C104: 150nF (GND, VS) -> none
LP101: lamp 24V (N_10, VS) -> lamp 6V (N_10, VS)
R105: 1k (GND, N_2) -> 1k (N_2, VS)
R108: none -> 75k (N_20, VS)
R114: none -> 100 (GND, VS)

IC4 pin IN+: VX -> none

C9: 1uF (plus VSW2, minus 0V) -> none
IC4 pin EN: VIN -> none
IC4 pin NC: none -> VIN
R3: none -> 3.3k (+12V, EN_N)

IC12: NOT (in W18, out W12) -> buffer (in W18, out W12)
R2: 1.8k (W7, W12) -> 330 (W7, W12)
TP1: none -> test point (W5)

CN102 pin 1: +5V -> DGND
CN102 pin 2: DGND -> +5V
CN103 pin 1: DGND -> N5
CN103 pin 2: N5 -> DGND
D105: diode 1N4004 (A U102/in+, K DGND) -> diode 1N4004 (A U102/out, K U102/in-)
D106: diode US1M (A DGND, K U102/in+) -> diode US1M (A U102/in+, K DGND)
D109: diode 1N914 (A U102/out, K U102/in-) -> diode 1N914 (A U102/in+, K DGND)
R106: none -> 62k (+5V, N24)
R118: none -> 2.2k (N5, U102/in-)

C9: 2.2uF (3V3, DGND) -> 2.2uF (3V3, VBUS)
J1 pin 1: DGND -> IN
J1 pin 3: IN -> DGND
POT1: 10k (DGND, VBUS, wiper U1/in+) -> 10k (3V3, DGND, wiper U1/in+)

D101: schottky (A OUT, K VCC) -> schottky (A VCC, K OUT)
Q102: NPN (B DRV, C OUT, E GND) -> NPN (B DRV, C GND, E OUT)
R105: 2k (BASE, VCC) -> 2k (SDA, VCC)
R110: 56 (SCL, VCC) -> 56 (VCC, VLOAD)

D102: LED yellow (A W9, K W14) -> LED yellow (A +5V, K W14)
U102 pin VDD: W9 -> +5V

^^^^^^^^

■ **EXERCISE DESCRIPTION**
Using the listing above, return exactly, and only, the lines from the one that contains "D109: diode 1N914" through its last line, both included.

■ **RESPONSE**
D109: diode 1N914 (A U102/out, K U102/in-) -> diode 1N914 (A U102/in+, K DGND)
R106: none -> 62k (+5V, N24)
R118: none -> 2.2k (N5, U102/in-)

C9: 2.2uF (3V3, DGND) -> 2.2uF (3V3, VBUS)
J1 pin 1: DGND -> IN
J1 pin 3: IN -> DGND
POT1: 10k (DGND, VBUS, wiper U1/in+) -> 10k (3V3, DGND, wiper U1/in+)

D101: schottky (A OUT, K VCC) -> schottky (A VCC, K OUT)
Q102: NPN (B DRV, C OUT, E GND) -> NPN (B DRV, C GND, E OUT)
R105: 2k (BASE, VCC) -> 2k (SDA, VCC)
R110: 56 (SCL, VCC) -> 56 (VCC, VLOAD)

D102: LED yellow (A W9, K W14) -> LED yellow (A +5V, K W14)
U102 pin VDD: W9 -> +5V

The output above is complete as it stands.